**EXERCISE PROMPT**
Every entry below must be reproduced exactly.

**GIVEN INFORMATION**
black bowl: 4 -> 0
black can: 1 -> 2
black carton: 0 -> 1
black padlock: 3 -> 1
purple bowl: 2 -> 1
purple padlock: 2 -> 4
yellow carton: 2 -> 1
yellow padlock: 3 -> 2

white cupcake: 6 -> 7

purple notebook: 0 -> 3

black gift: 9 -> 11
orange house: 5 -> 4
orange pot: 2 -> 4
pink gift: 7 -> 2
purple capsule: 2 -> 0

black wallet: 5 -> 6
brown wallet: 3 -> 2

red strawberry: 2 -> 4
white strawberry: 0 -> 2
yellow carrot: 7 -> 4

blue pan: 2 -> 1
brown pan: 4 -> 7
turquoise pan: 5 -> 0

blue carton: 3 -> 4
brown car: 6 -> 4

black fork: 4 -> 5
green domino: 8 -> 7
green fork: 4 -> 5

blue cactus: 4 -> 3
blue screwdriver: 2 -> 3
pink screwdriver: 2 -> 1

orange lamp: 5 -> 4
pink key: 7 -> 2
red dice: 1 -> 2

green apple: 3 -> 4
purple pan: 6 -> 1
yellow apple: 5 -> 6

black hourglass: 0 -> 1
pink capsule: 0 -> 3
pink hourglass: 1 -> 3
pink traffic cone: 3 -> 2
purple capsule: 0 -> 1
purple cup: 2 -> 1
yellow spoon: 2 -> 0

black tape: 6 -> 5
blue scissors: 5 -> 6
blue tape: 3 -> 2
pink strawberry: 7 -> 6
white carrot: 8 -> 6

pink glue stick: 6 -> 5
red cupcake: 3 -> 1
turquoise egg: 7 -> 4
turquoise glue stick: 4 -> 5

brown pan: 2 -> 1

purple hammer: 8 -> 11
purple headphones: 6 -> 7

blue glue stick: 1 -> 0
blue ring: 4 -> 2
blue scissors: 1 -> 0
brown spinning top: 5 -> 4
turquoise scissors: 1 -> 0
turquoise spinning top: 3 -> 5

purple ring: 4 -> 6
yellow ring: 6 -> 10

**OUTPUT OF THE EXERCISE**
black bowl: 4 -> 0
black can: 1 -> 2
black carton: 0 -> 1
black padlock: 3 -> 1
purple bowl: 2 -> 1
purple padlock: 2 -> 4
yellow carton: 2 -> 1
yellow padlock: 3 -> 2

white cupcake: 6 -> 7

purple notebook: 0 -> 3

black gift: 9 -> 11
orange house: 5 -> 4
orange pot: 2 -> 4
pink gift: 7 -> 2
purple capsule: 2 -> 0

black wallet: 5 -> 6
brown wallet: 3 -> 2

red strawberry: 2 -> 4
white strawberry: 0 -> 2
yellow carrot: 7 -> 4

blue pan: 2 -> 1
brown pan: 4 -> 7
turquoise pan: 5 -> 0

blue carton: 3 -> 4
brown car: 6 -> 4

black fork: 4 -> 5
green domino: 8 -> 7
green fork: 4 -> 5

blue cactus: 4 -> 3
blue screwdriver: 2 -> 3
pink screwdriver: 2 -> 1

orange lamp: 5 -> 4
pink key: 7 -> 2
red dice: 1 -> 2

green apple: 3 -> 4
purple pan: 6 -> 1
yellow apple: 5 -> 6

black hourglass: 0 -> 1
pink capsule: 0 -> 3
pink hourglass: 1 -> 3
pink traffic cone: 3 -> 2
purple capsule: 0 -> 1
purple cup: 2 -> 1
yellow spoon: 2 -> 0

black tape: 6 -> 5
blue scissors: 5 -> 6
blue tape: 3 -> 2
pink strawberry: 7 -> 6
white carrot: 8 -> 6

pink glue stick: 6 -> 5
red cupcake: 3 -> 1
turquoise egg: 7 -> 4
turquoise glue stick: 4 -> 5

brown pan: 2 -> 1

purple hammer: 8 -> 11
purple headphones: 6 -> 7

blue glue stick: 1 -> 0
blue ring: 4 -> 2
blue scissors: 1 -> 0
brown spinning top: 5 -> 4
turquoise scissors: 1 -> 0
turquoise spinning top: 3 -> 5

purple ring: 4 -> 6
yellow ring: 6 -> 10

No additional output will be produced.